- [BRIEF]
Please copy each line below that contains the word "none".

- [AVAILABLE RECORDS]
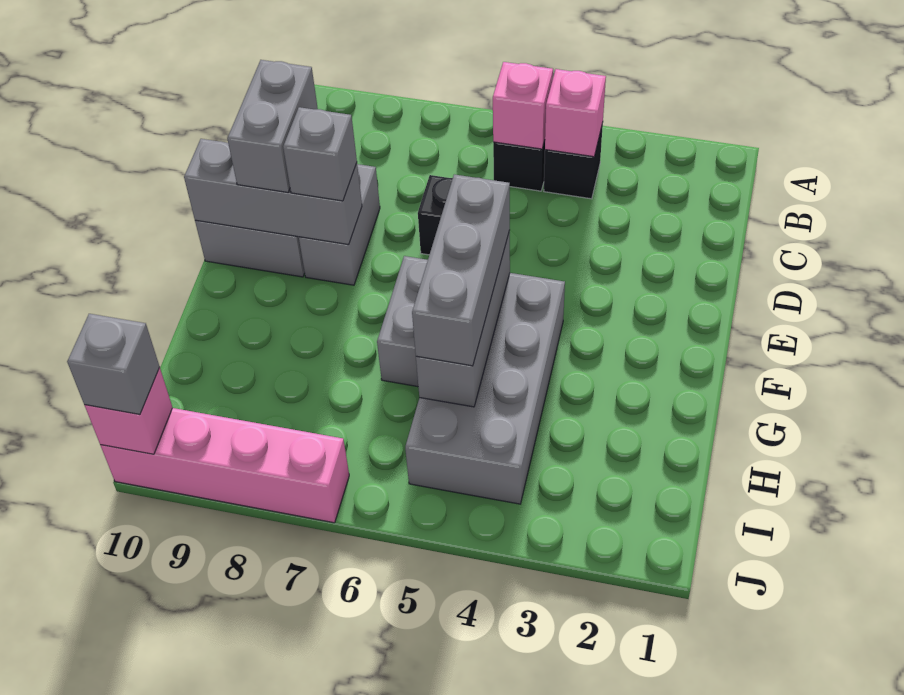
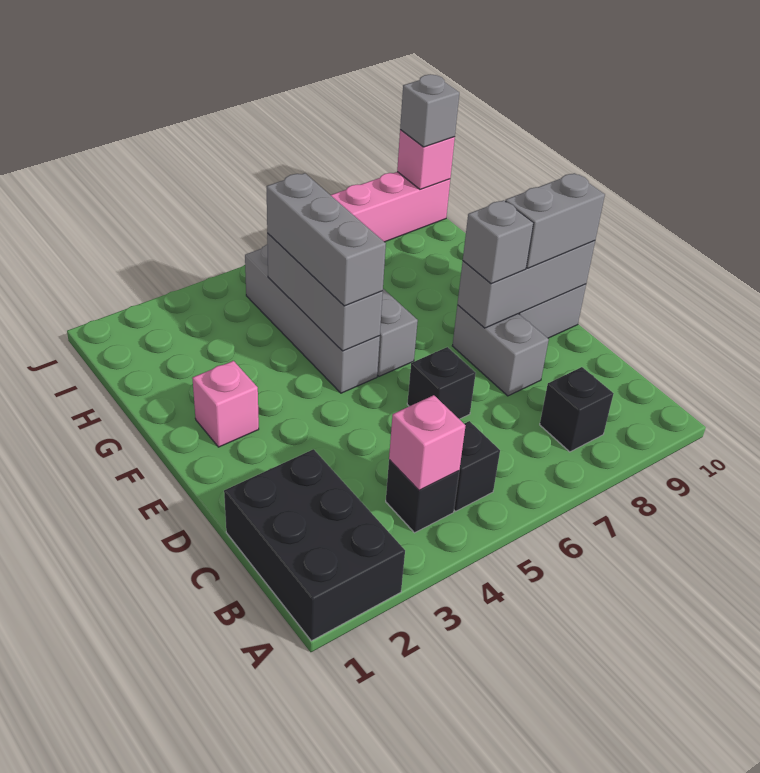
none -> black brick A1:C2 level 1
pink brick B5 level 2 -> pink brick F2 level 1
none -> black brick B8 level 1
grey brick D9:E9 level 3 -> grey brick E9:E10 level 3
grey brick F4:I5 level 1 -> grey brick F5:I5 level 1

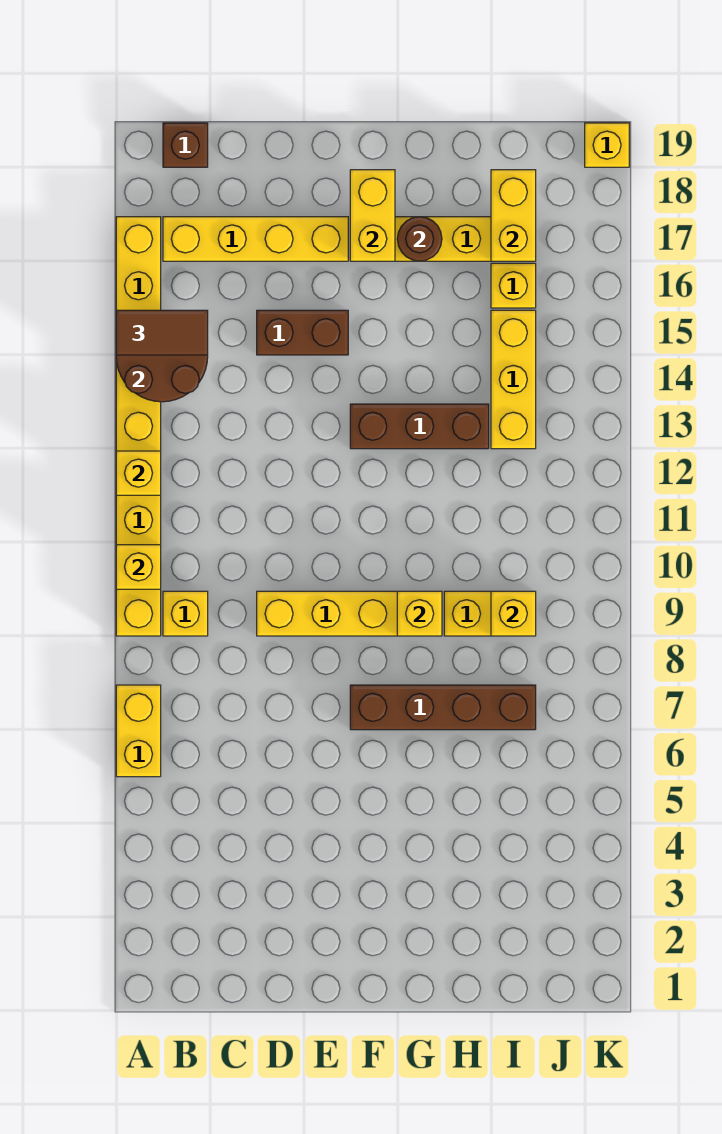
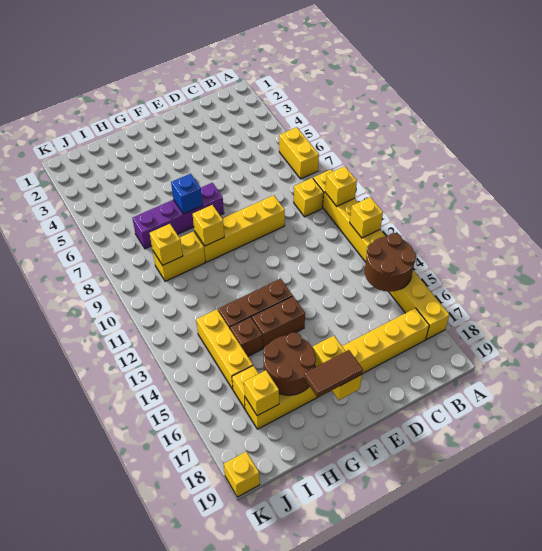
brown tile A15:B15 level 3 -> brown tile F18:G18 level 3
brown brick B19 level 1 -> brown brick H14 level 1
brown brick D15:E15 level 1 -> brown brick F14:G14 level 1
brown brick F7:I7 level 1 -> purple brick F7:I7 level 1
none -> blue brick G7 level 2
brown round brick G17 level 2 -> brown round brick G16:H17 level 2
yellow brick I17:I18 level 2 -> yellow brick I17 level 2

- [FINAL ANSWER]
none -> black brick A1:C2 level 1
none -> black brick B8 level 1
none -> blue brick G7 level 2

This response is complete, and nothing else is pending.